MATERIAL TO PROCESS

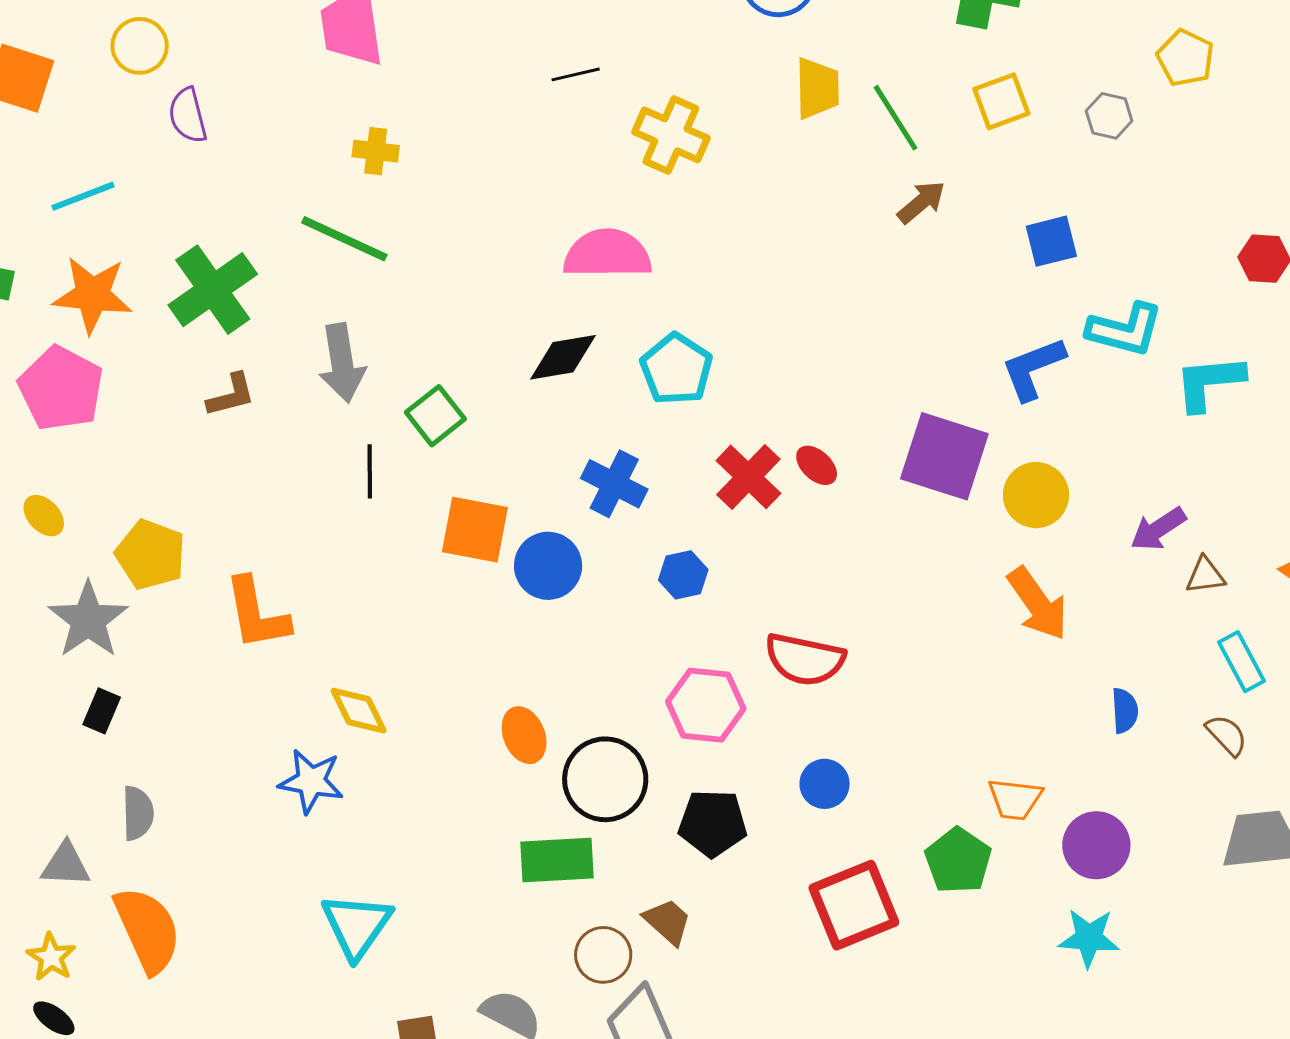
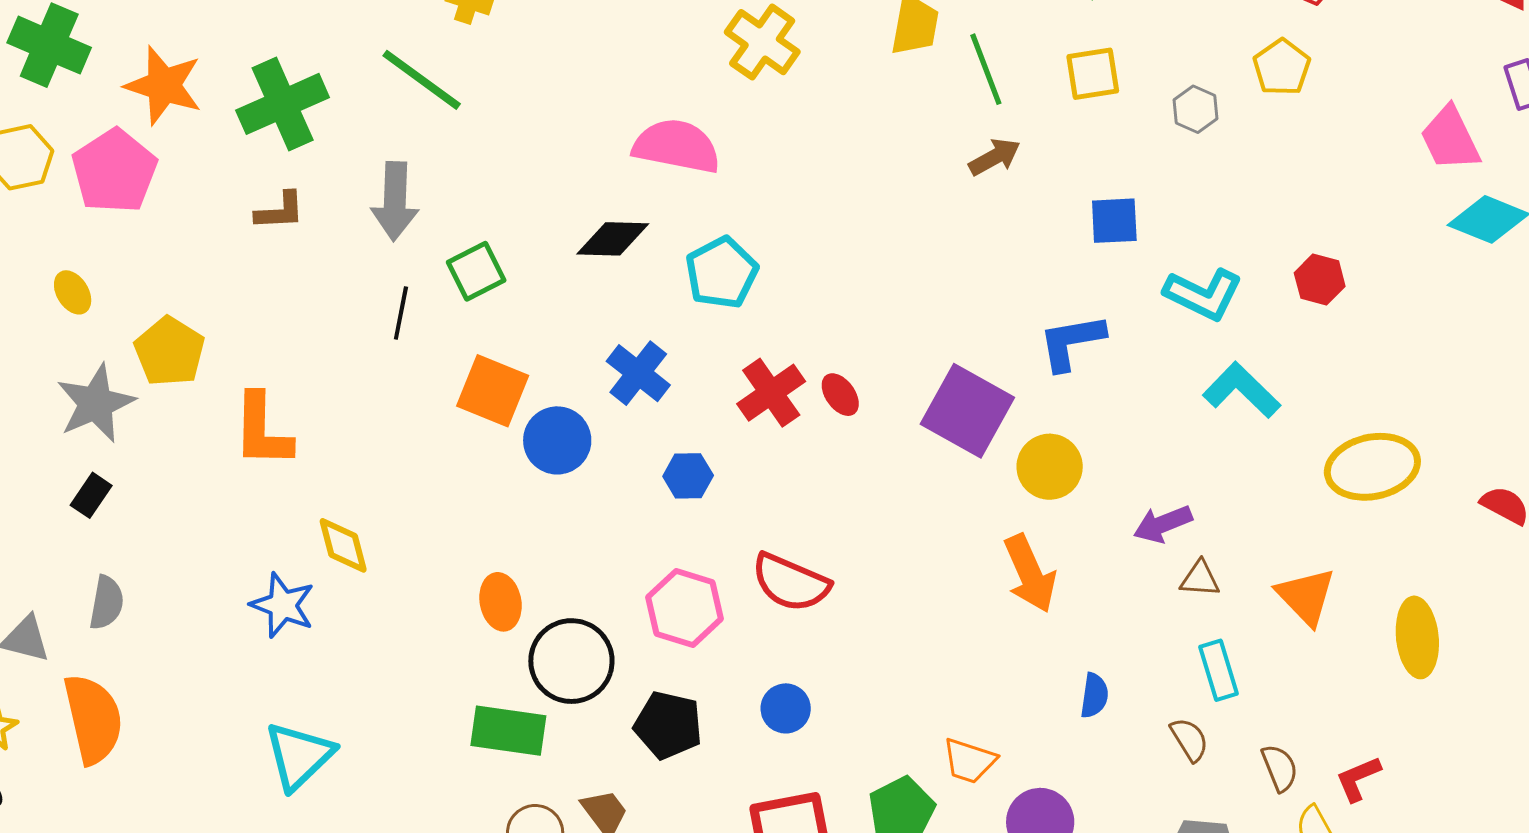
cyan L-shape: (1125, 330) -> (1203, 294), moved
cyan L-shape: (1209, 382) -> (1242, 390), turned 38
---
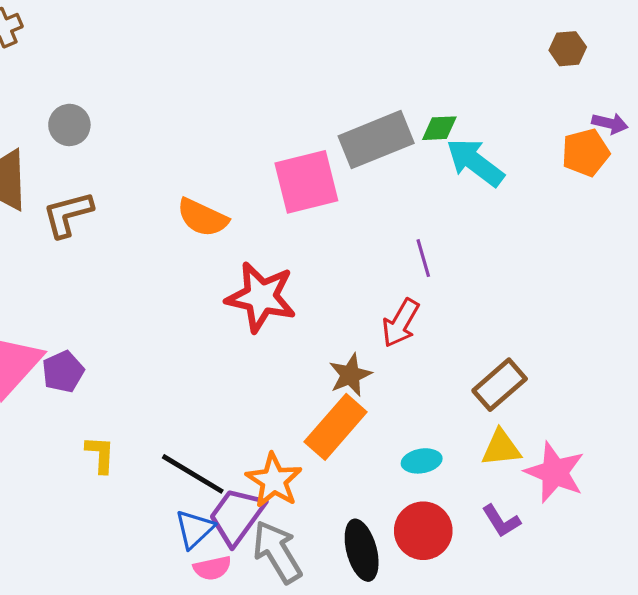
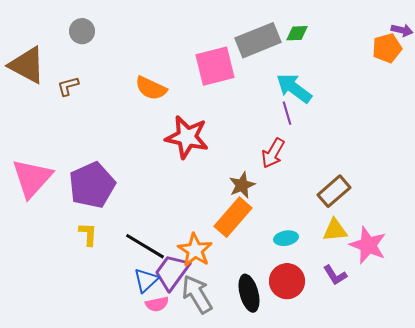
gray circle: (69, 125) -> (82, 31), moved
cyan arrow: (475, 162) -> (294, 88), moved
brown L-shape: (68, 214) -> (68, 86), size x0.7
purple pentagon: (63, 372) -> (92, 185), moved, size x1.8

TASK BRIEF
All lines above from the one with "cyan L-shape: (1125, 330)" to the one with "cyan L-shape: (1209, 382)", inclusive, should be copied exactly, and no other lines.

THE COMPLETED TASK
cyan L-shape: (1125, 330) -> (1203, 294), moved
cyan L-shape: (1209, 382) -> (1242, 390), turned 38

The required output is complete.